Instructions to follow:
Please return every entry below exactly as written, without any of its pictures.

Provided data:
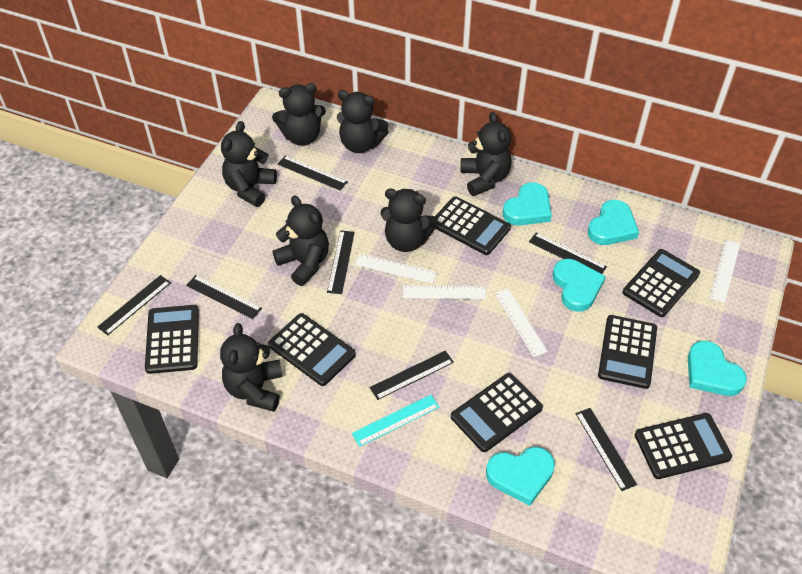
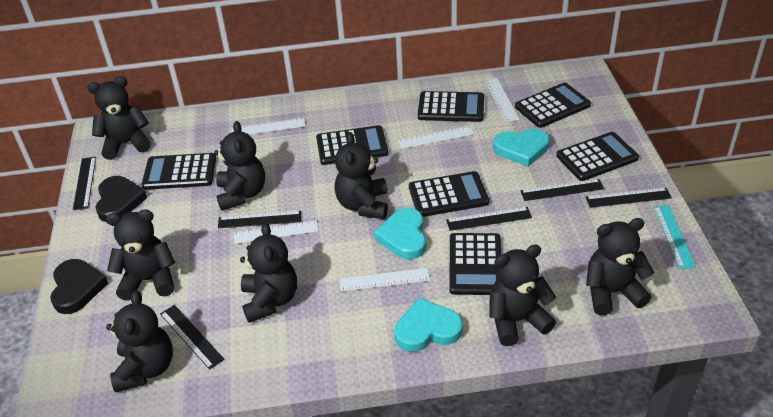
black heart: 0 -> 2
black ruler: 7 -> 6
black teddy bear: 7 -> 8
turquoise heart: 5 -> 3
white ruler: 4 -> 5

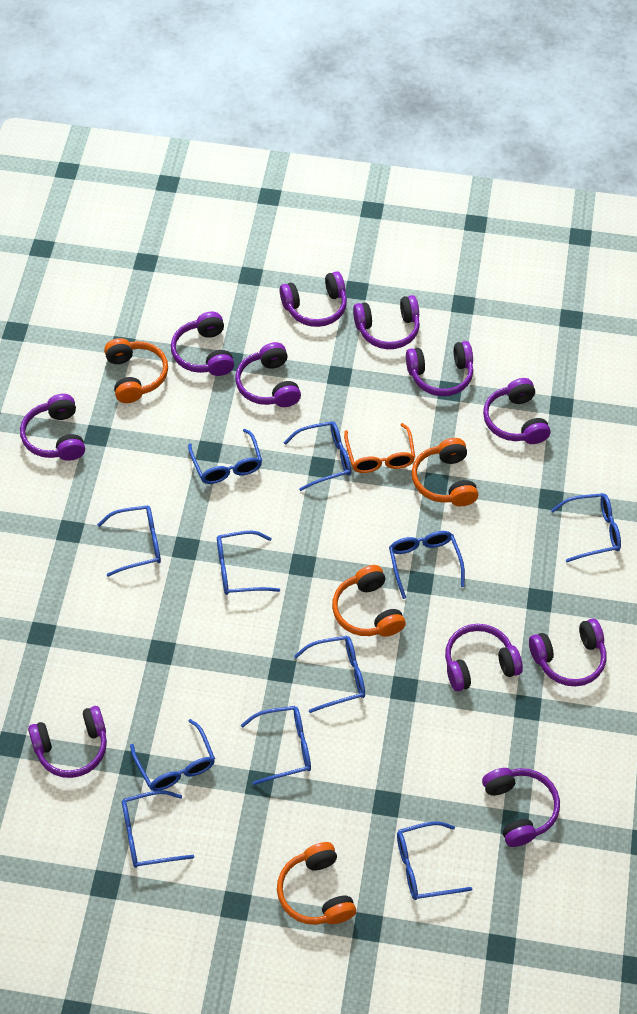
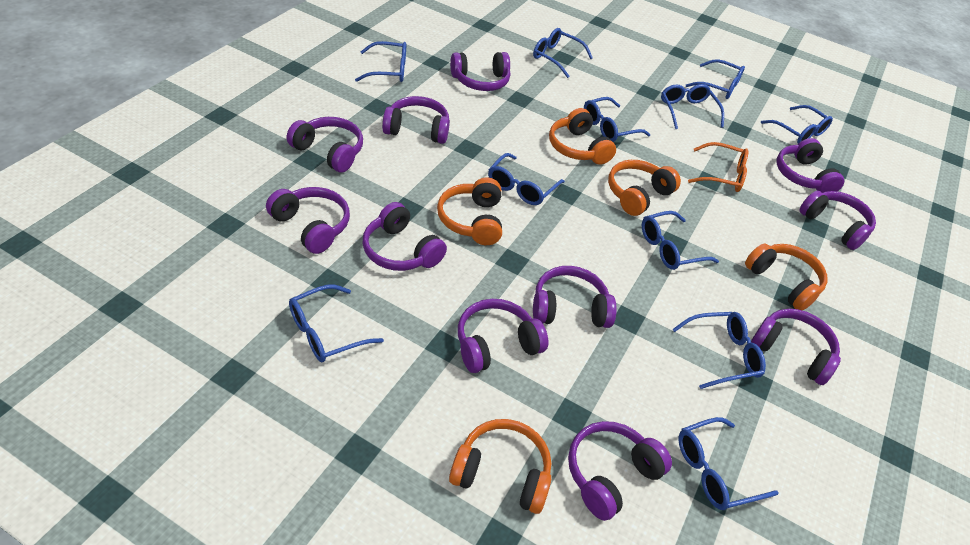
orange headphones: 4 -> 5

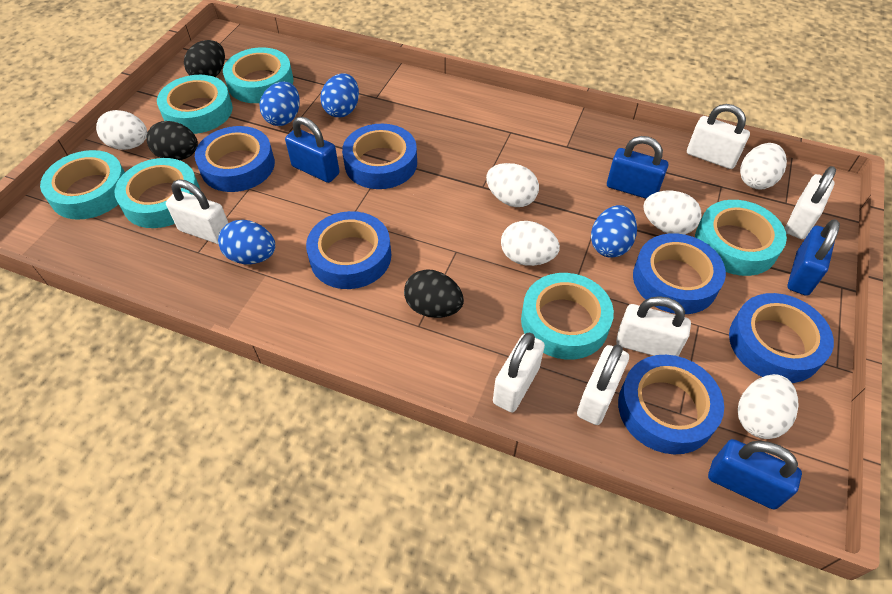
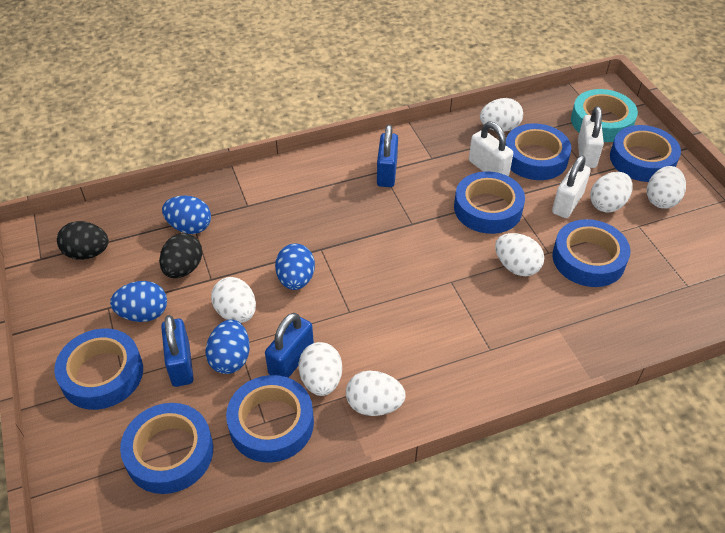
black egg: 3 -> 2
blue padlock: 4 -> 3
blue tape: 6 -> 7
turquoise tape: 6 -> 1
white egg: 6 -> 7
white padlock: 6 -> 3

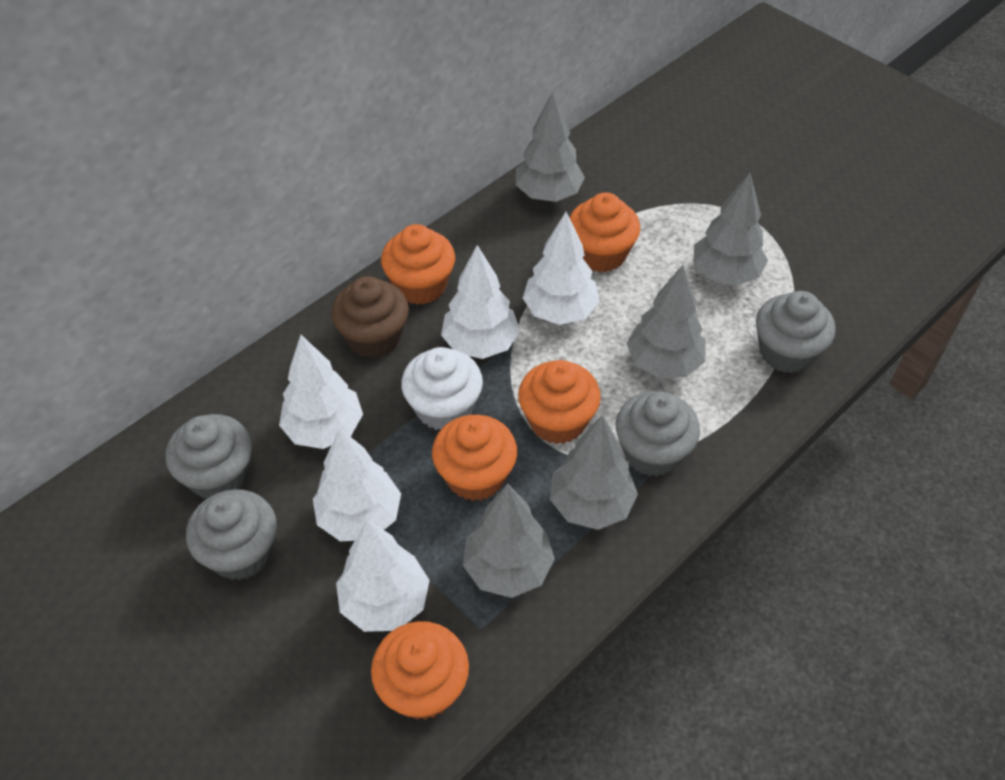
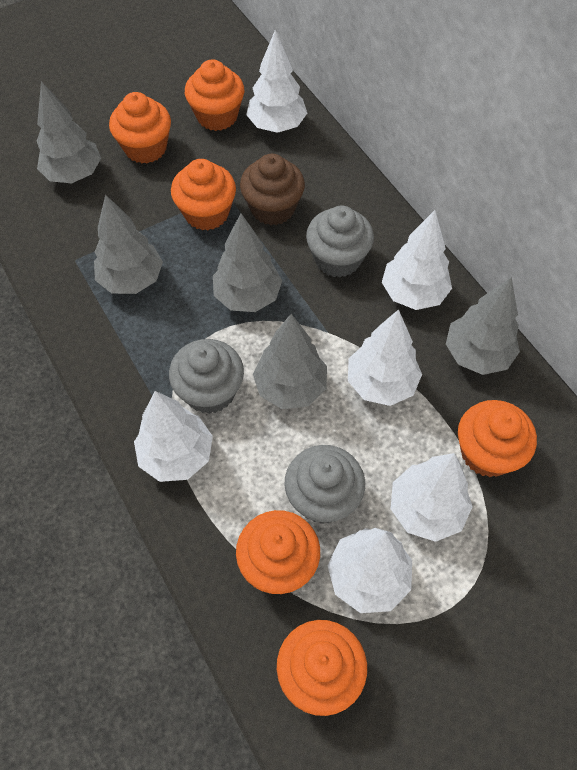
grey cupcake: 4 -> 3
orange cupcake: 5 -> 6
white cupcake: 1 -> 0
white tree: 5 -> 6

Answer area:
black heart: 0 -> 2
black ruler: 7 -> 6
black teddy bear: 7 -> 8
turquoise heart: 5 -> 3
white ruler: 4 -> 5

orange headphones: 4 -> 5

black egg: 3 -> 2
blue padlock: 4 -> 3
blue tape: 6 -> 7
turquoise tape: 6 -> 1
white egg: 6 -> 7
white padlock: 6 -> 3

grey cupcake: 4 -> 3
orange cupcake: 5 -> 6
white cupcake: 1 -> 0
white tree: 5 -> 6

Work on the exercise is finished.